━━━ Extracted material ━━━
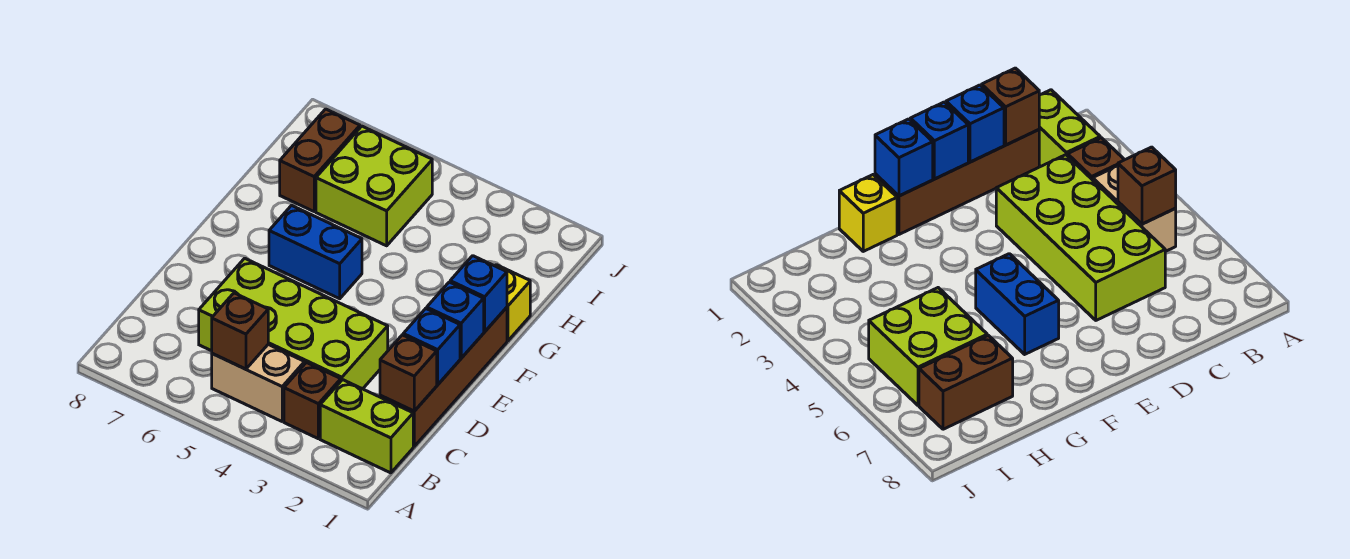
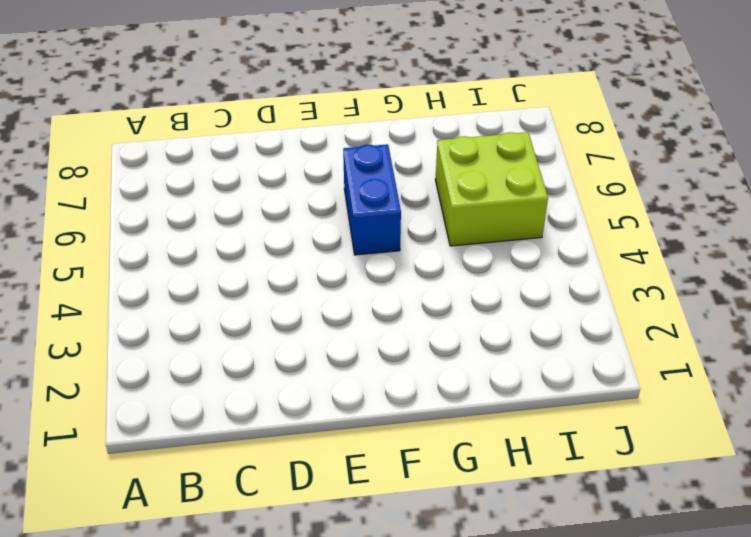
none -> lime brick B1:B2 level 1
none -> brown brick B3 level 1
none -> tan brick B4:B5 level 1

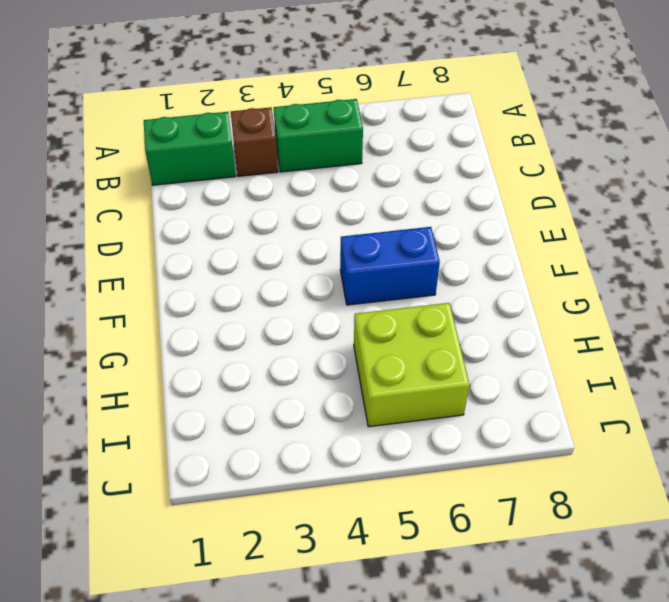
green brick B1:B2 level 1 -> lime brick B1:B2 level 1
green brick B4:B5 level 1 -> tan brick B4:B5 level 1
none -> brown brick C1:F1 level 1
none -> lime brick C3:D6 level 1
none -> yellow brick G1 level 1

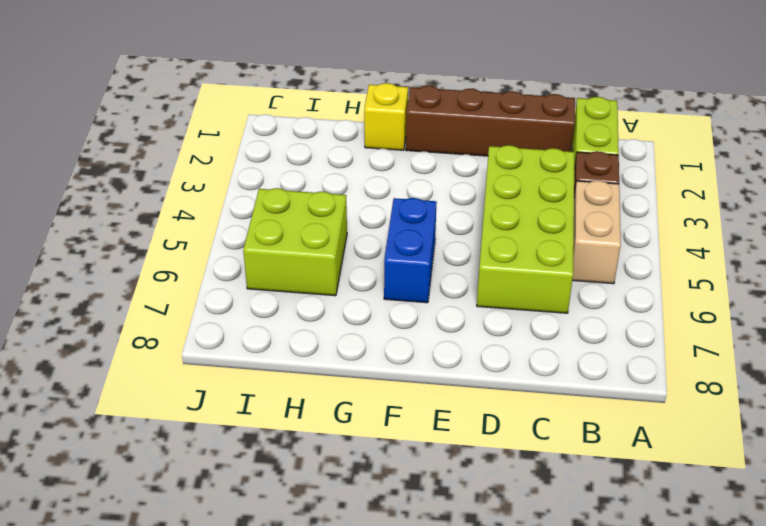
none -> brown brick H7:I7 level 1
none -> brown brick B5 level 2
none -> brown brick C1 level 2

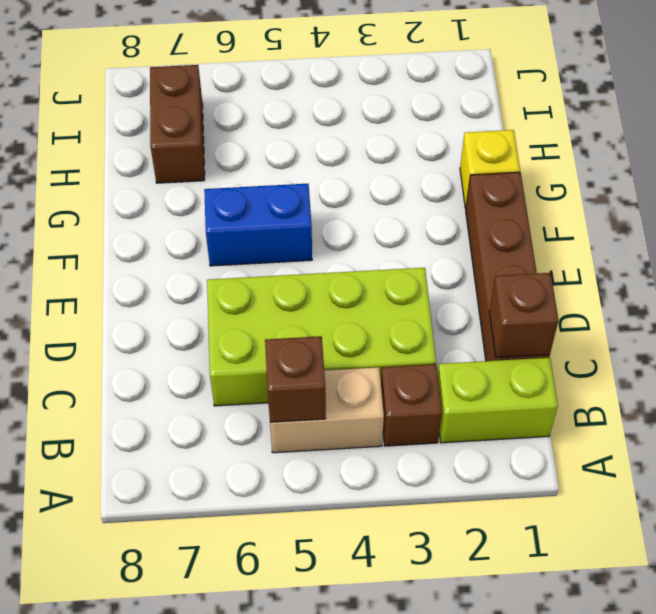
none -> lime brick H5:I6 level 1
none -> blue brick D1 level 2
none -> blue brick E1 level 2

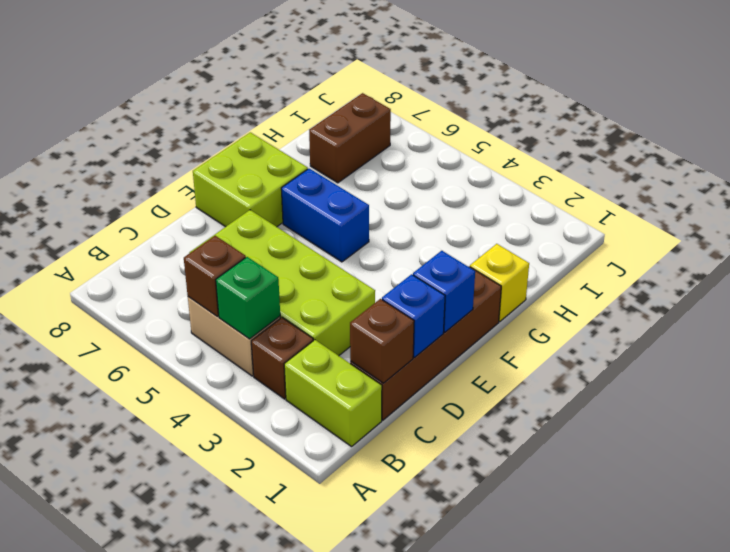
green brick B4 level 2 -> none
lime brick E7:F8 level 1 -> lime brick H5:I6 level 1
none -> blue brick F1 level 2

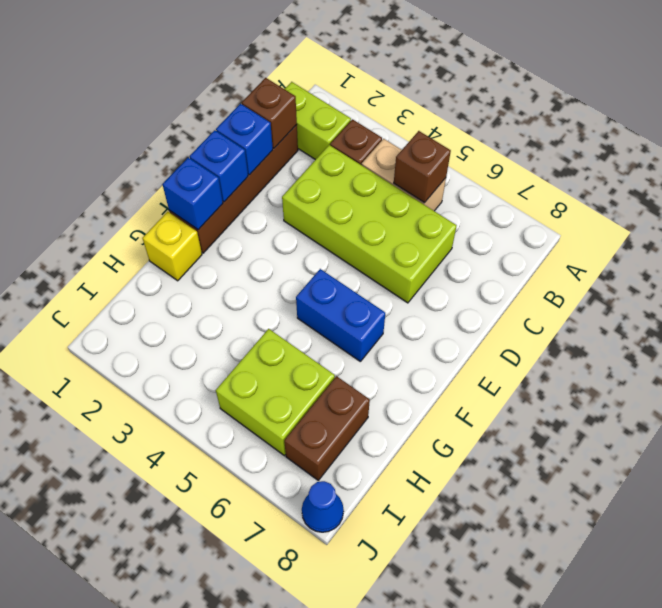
blue cone J8 level 1 -> none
━━━
What is being asked
From the first line above down to the line with "none -> yellow brick G1 level 1", reproduce every line and no others, omitting pictures.

Output for this task
none -> lime brick B1:B2 level 1
none -> brown brick B3 level 1
none -> tan brick B4:B5 level 1

green brick B1:B2 level 1 -> lime brick B1:B2 level 1
green brick B4:B5 level 1 -> tan brick B4:B5 level 1
none -> brown brick C1:F1 level 1
none -> lime brick C3:D6 level 1
none -> yellow brick G1 level 1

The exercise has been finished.